Task objective: Scan the lines below for the string "none" and copy every one that has it.

Entries shown:

>>>>

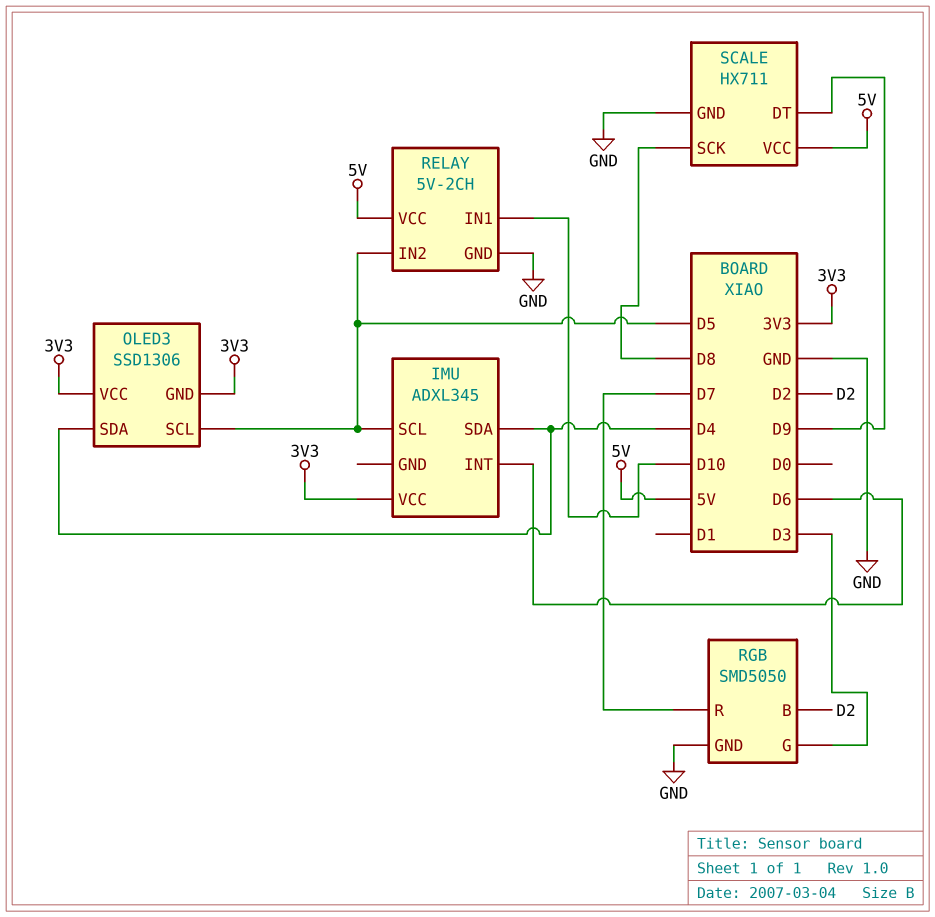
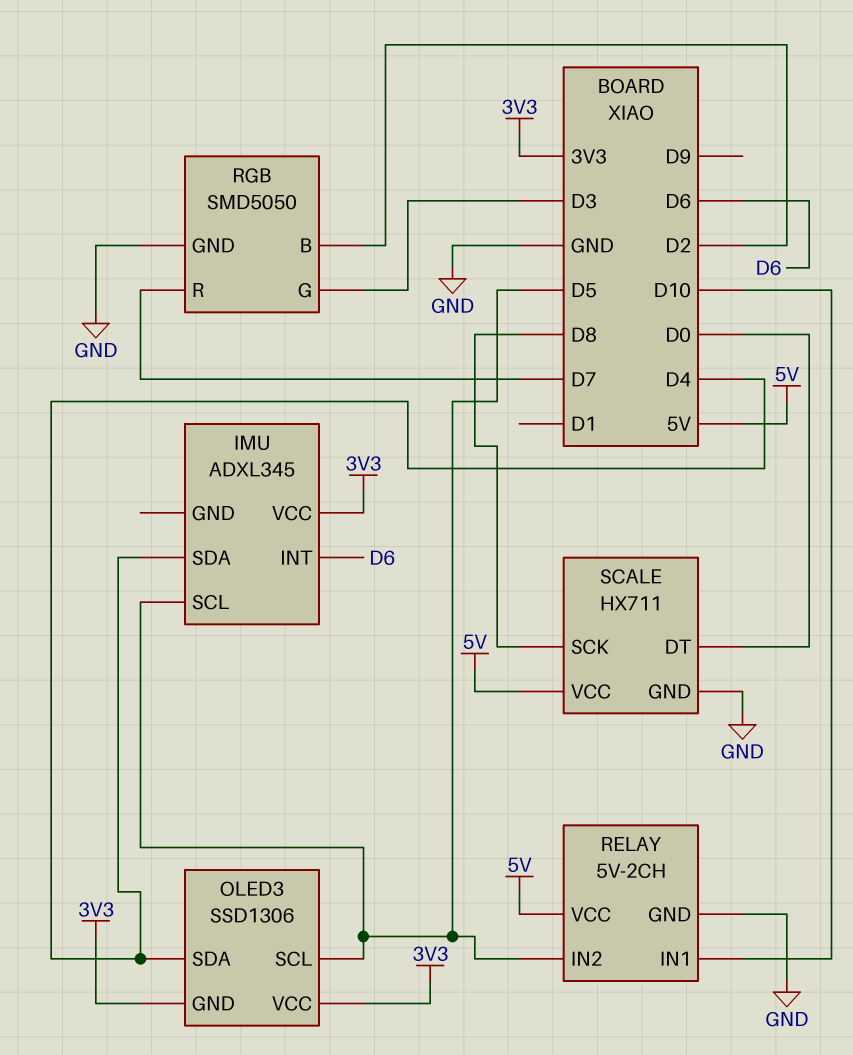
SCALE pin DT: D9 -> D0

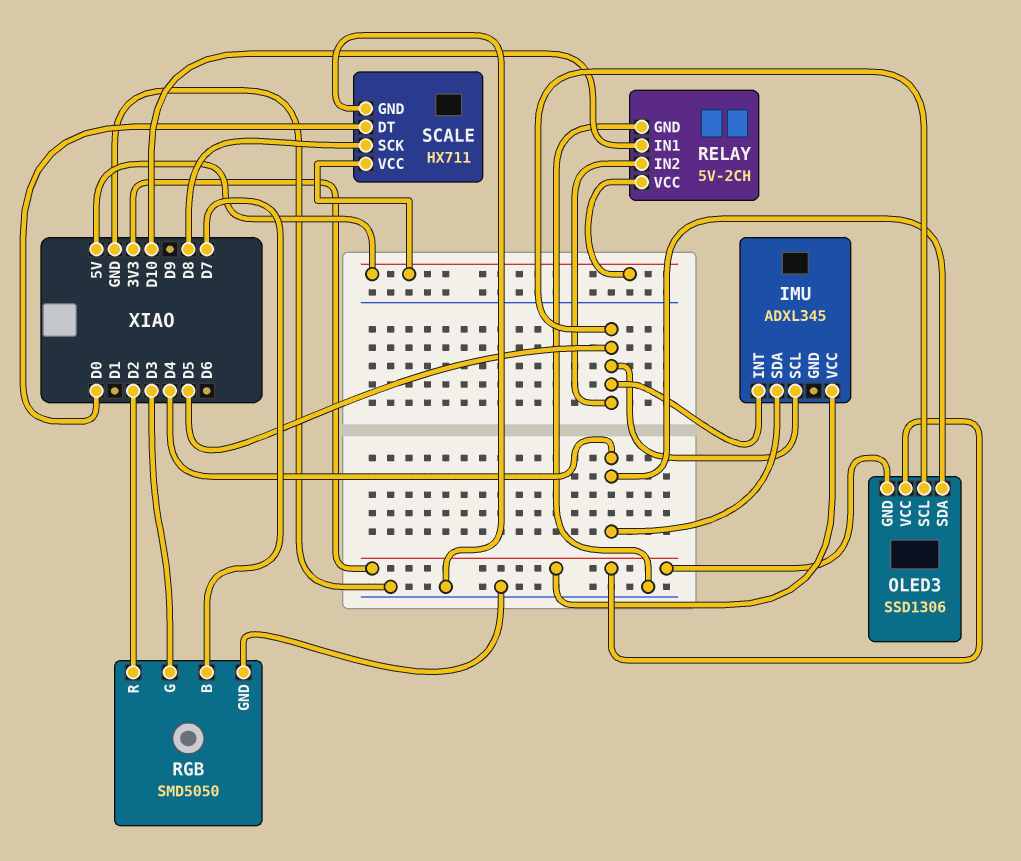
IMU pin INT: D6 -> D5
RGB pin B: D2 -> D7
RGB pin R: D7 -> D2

<<<<
>>>>

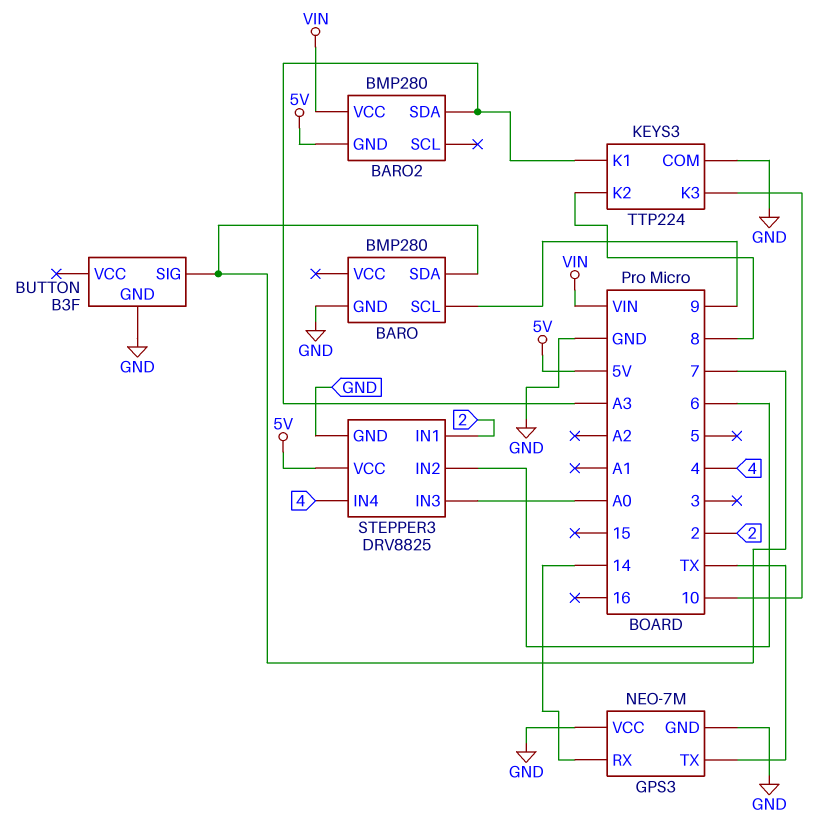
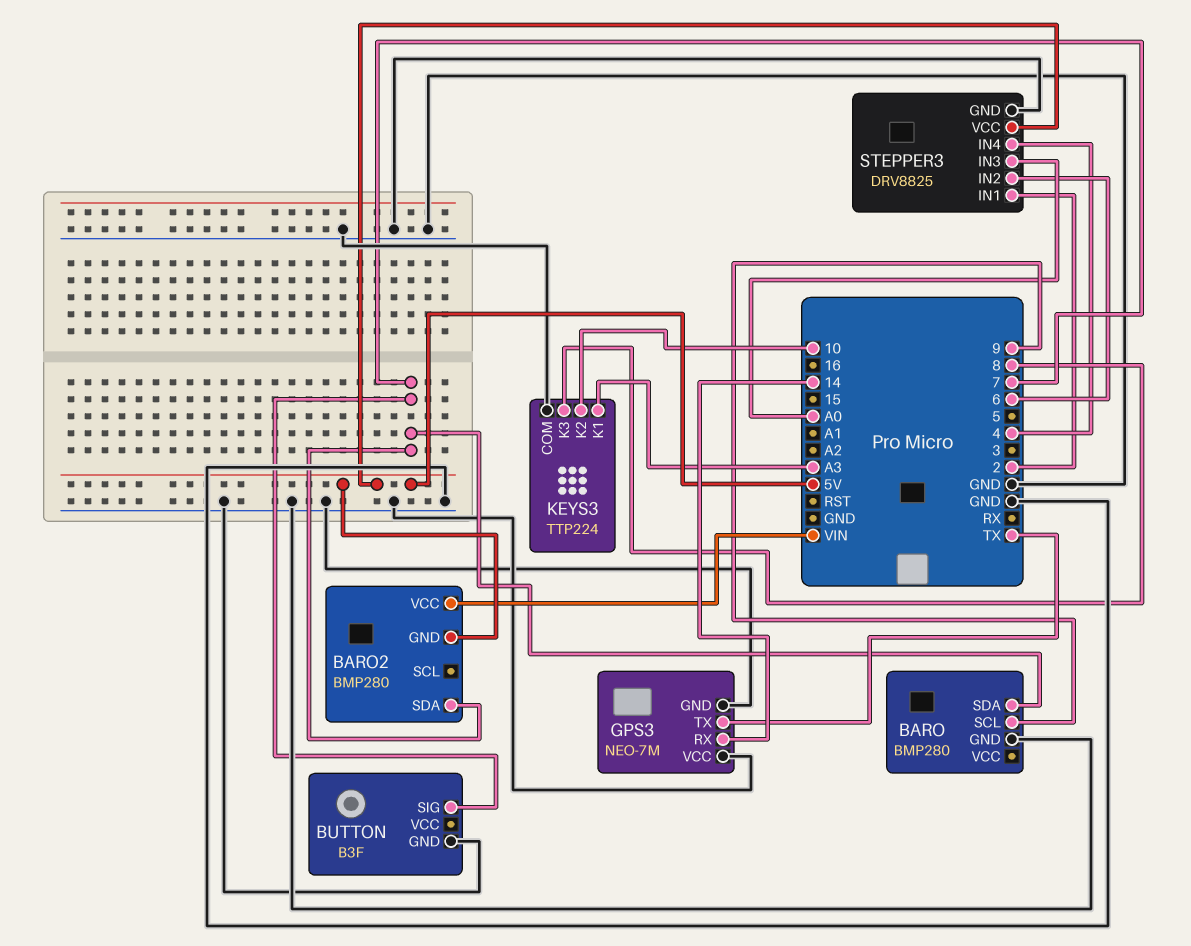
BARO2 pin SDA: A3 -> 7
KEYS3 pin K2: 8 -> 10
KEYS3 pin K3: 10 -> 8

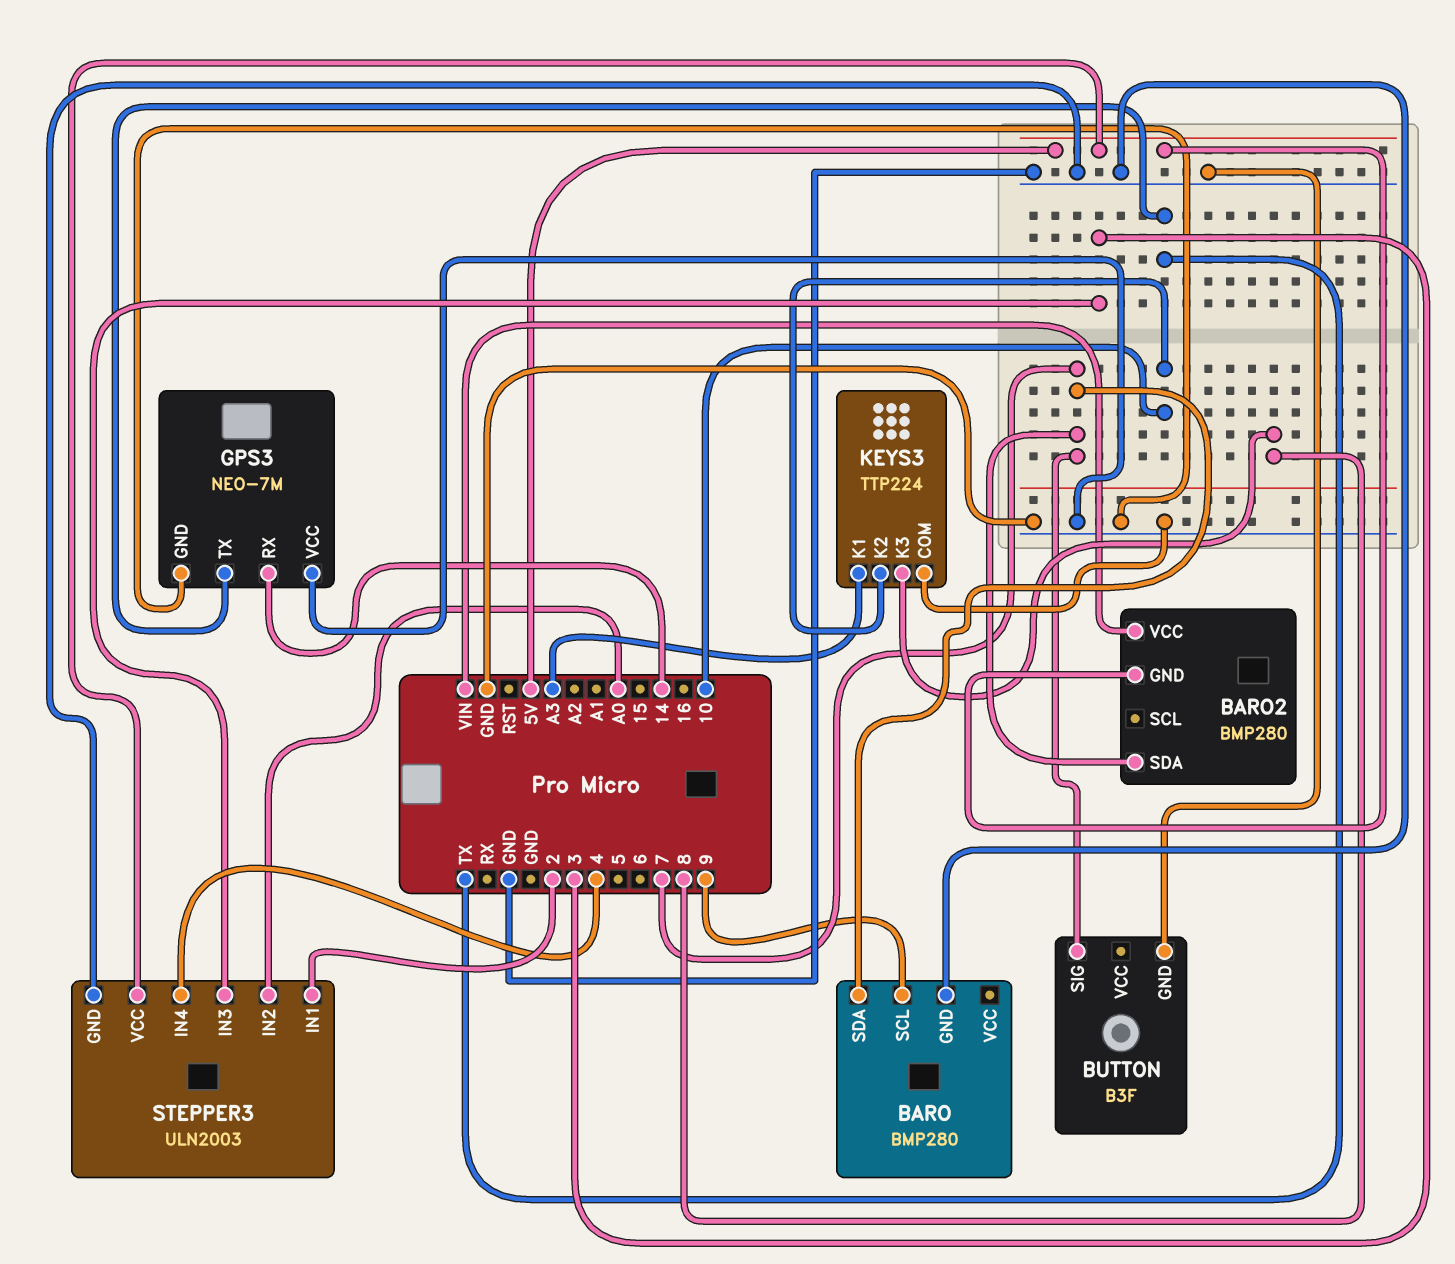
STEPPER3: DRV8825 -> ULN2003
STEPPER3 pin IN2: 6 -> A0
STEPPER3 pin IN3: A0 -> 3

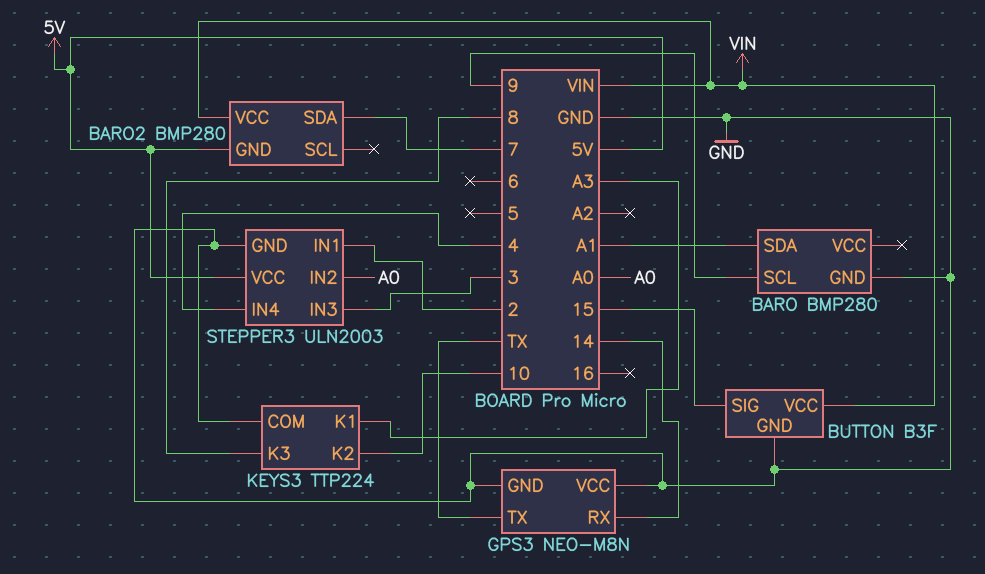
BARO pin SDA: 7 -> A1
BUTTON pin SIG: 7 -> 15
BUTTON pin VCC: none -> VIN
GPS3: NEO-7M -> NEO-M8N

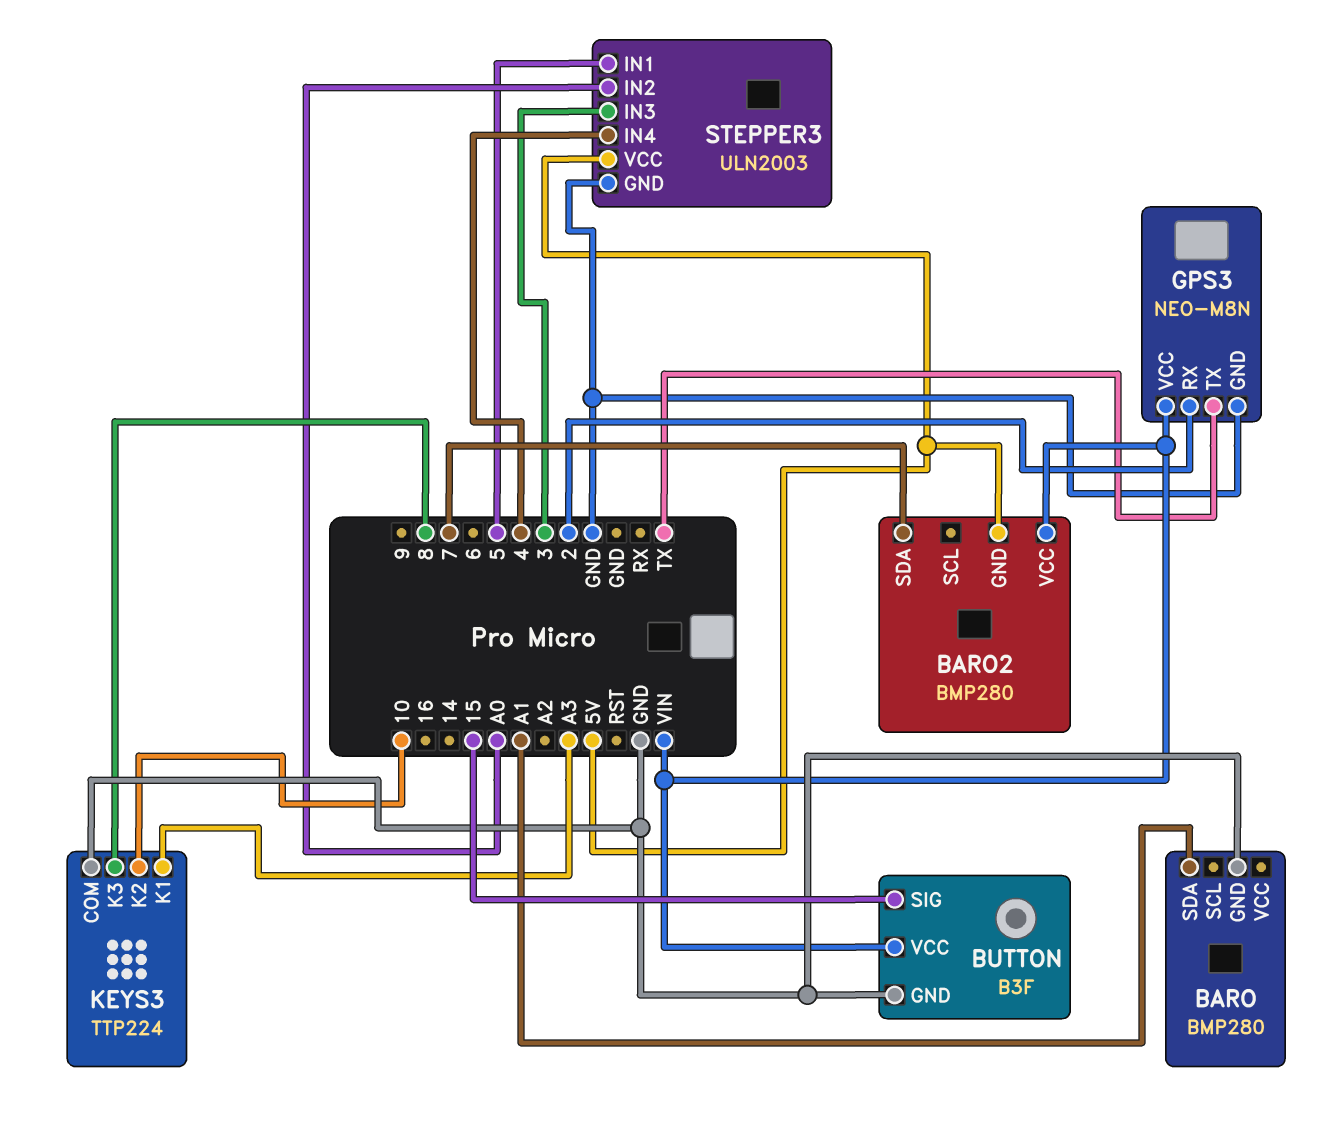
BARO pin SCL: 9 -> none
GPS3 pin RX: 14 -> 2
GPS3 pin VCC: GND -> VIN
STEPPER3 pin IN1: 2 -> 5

<<<<
>>>>

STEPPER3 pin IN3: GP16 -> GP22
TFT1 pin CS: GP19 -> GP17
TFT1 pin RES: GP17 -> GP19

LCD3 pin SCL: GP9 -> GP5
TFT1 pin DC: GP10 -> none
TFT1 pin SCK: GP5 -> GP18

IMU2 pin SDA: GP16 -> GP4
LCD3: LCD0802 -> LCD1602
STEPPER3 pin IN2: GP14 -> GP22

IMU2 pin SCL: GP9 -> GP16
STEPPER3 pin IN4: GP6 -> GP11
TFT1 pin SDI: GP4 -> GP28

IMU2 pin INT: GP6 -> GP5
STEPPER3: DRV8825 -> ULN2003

<<<<

Worked solution:
BUTTON pin VCC: none -> VIN
BARO pin SCL: 9 -> none
TFT1 pin DC: GP10 -> none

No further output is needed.